Take the entries below and print only the lines from the one with "black semicircle: (76, 57)" through the one with "orange star: (108, 156) -> (89, 104), moved", exactly as they stand, both ends included.

━━ RECORDS PROVIDED

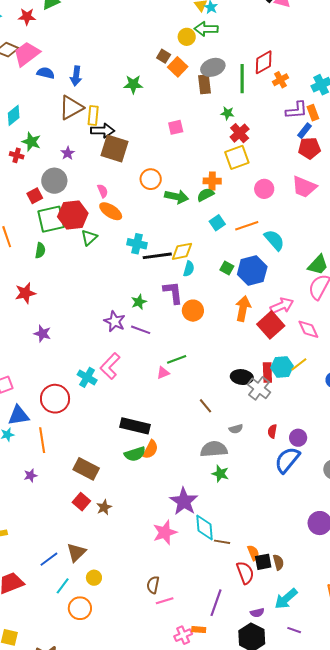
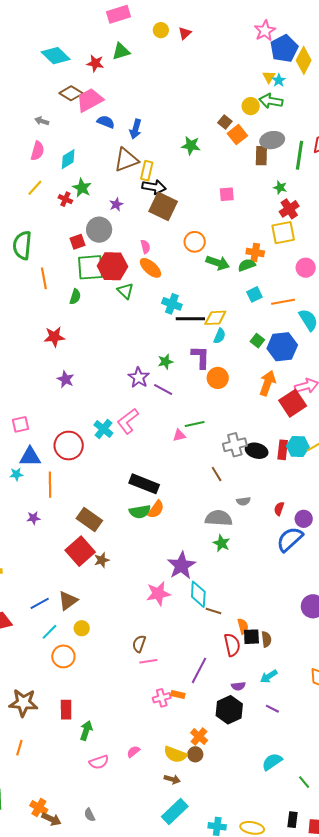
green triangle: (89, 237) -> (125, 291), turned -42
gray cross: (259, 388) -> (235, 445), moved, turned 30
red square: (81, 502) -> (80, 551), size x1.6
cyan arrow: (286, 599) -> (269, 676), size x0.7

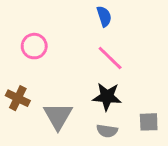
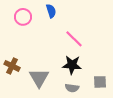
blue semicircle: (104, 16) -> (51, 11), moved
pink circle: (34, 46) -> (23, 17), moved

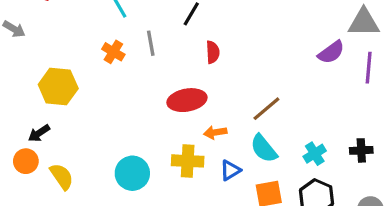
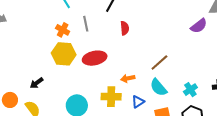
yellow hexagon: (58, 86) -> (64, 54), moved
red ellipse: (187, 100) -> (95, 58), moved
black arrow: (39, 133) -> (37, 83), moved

━━━━
━━ RECORDS PROVIDED

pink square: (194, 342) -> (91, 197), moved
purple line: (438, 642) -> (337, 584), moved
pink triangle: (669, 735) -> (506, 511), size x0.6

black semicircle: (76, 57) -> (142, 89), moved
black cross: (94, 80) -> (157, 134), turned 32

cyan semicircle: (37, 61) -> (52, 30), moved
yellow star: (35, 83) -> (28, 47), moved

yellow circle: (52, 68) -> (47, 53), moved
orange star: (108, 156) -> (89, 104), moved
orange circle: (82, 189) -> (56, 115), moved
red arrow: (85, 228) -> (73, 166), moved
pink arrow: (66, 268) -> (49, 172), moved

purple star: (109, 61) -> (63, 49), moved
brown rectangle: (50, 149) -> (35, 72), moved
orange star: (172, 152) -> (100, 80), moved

━━━━

TASK SOLUTION
black semicircle: (76, 57) -> (142, 89), moved
black cross: (94, 80) -> (157, 134), turned 32

cyan semicircle: (37, 61) -> (52, 30), moved
yellow star: (35, 83) -> (28, 47), moved

yellow circle: (52, 68) -> (47, 53), moved
orange star: (108, 156) -> (89, 104), moved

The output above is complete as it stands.